Opis zadania. Powtórz bez żadnych zmian wiersze danych od wiersza zawierającego „Question: Which object is the farthest” aż do końca danych, łącznie z oboma skrajnymi wierszami.

==== Dane do przetworzenia

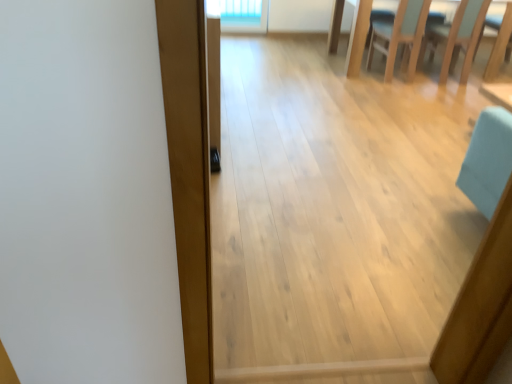
Question: Based on their sizes in the image, would you say light brown wood plank at center is bigger or smaller than light wood chair at upper right?

Choices:
 (A) big
 (B) small

Answer: (B)

Question: Relative to light wood chair at upper right, is light brown wood plank at center in front or behind?

Choices:
 (A) front
 (B) behind

Answer: (A)

Question: Which object is the closest to the light brown wood plank at center?

Choices:
 (A) light blue fabric chair at upper right
 (B) light wood chair at upper right

Answer: (B)

Question: Which object is the farthest from the light blue fabric chair at upper right?

Choices:
 (A) light wood chair at upper right
 (B) light brown wood plank at center

Answer: (B)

========

Odpowiedź do ćwiczenia.
Question: Which object is the farthest from the light blue fabric chair at upper right?

Choices:
 (A) light wood chair at upper right
 (B) light brown wood plank at center

Answer: (B)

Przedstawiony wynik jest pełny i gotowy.